:: SOURCE DATA ::
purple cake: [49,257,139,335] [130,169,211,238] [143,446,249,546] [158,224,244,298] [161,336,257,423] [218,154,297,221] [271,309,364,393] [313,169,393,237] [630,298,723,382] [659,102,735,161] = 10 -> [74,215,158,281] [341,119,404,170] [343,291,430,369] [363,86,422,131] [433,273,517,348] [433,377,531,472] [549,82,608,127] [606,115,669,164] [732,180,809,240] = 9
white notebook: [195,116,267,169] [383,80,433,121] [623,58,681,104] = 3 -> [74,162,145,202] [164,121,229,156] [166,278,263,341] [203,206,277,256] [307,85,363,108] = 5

* * *

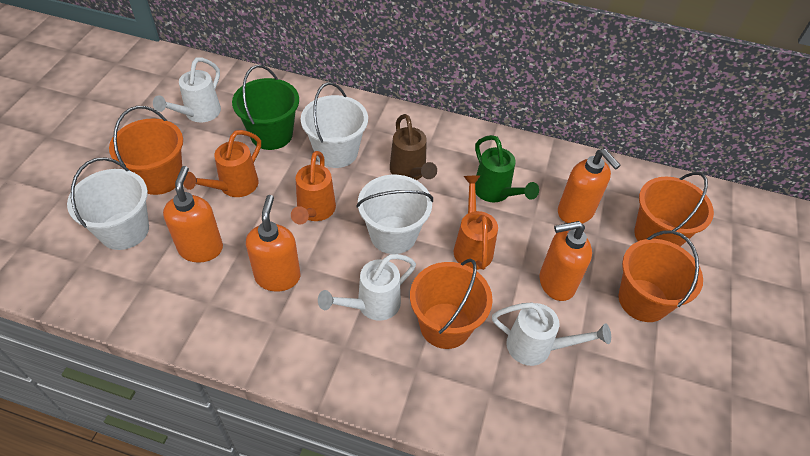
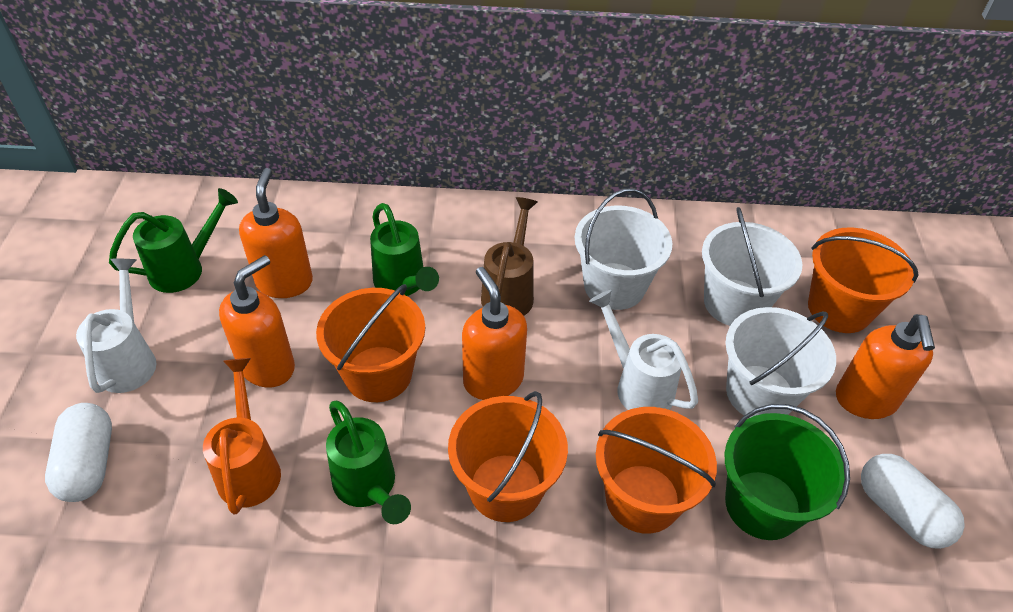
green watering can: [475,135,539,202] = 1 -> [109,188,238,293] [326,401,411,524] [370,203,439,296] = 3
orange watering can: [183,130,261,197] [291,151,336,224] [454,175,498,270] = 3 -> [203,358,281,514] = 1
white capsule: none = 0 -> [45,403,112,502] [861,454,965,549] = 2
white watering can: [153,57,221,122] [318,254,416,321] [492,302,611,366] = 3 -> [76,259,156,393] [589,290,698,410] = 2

:: YOUR ASSIGNMENT ::
Only one part of the material above is to be transcribed, namely the lines starting with the line that has "orange watering can: [183,130,261,197]" and going on through the line that has "white watering can: [153,57,221,122]", exactly as they stand.

:: YOUR SOLUTION ::
orange watering can: [183,130,261,197] [291,151,336,224] [454,175,498,270] = 3 -> [203,358,281,514] = 1
white capsule: none = 0 -> [45,403,112,502] [861,454,965,549] = 2
white watering can: [153,57,221,122] [318,254,416,321] [492,302,611,366] = 3 -> [76,259,156,393] [589,290,698,410] = 2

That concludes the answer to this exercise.